AVAILABLE RECORDS =>
━━━━━━━━━━━━━━━━━━━━
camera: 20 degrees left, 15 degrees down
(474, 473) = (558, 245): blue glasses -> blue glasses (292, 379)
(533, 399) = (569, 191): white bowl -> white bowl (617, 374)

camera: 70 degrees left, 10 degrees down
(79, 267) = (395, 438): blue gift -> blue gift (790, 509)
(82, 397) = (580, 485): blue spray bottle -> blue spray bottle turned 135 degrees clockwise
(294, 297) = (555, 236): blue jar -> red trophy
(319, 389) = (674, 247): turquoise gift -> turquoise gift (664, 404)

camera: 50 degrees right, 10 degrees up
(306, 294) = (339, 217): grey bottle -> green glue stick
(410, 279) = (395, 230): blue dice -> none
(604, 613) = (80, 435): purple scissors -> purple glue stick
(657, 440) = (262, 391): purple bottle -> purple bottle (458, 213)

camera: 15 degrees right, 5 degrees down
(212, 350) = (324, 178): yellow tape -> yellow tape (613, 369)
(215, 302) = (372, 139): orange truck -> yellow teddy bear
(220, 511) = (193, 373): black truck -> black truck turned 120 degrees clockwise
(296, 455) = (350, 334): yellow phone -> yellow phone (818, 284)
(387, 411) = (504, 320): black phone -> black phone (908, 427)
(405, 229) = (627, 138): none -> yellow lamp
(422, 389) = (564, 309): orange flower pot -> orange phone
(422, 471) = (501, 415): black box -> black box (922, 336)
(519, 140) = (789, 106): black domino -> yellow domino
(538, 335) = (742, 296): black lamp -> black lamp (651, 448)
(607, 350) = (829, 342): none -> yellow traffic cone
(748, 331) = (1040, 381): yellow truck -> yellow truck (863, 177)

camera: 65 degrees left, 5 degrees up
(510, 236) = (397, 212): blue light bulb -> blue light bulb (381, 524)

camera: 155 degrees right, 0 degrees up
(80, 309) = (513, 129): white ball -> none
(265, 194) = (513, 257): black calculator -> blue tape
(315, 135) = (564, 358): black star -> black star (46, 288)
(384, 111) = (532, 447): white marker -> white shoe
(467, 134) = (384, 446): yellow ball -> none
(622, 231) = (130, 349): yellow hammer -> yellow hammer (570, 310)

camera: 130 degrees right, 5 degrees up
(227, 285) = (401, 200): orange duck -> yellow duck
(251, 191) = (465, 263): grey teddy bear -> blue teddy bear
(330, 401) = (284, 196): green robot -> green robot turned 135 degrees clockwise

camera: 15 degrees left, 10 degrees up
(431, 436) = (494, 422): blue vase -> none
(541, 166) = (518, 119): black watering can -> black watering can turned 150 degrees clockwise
━━━━━━━━━━━━━━━━━━━━
PROBLEM DETAILS =>
The expected response consists solely of the lines from the one with "camera: 65 degrees left, 5 degrees up" through the end of the records, repeated exactly.

ANSWER TO THE PROBLEM =>
camera: 65 degrees left, 5 degrees up
(510, 236) = (397, 212): blue light bulb -> blue light bulb (381, 524)

camera: 155 degrees right, 0 degrees up
(80, 309) = (513, 129): white ball -> none
(265, 194) = (513, 257): black calculator -> blue tape
(315, 135) = (564, 358): black star -> black star (46, 288)
(384, 111) = (532, 447): white marker -> white shoe
(467, 134) = (384, 446): yellow ball -> none
(622, 231) = (130, 349): yellow hammer -> yellow hammer (570, 310)

camera: 130 degrees right, 5 degrees up
(227, 285) = (401, 200): orange duck -> yellow duck
(251, 191) = (465, 263): grey teddy bear -> blue teddy bear
(330, 401) = (284, 196): green robot -> green robot turned 135 degrees clockwise

camera: 15 degrees left, 10 degrees up
(431, 436) = (494, 422): blue vase -> none
(541, 166) = (518, 119): black watering can -> black watering can turned 150 degrees clockwise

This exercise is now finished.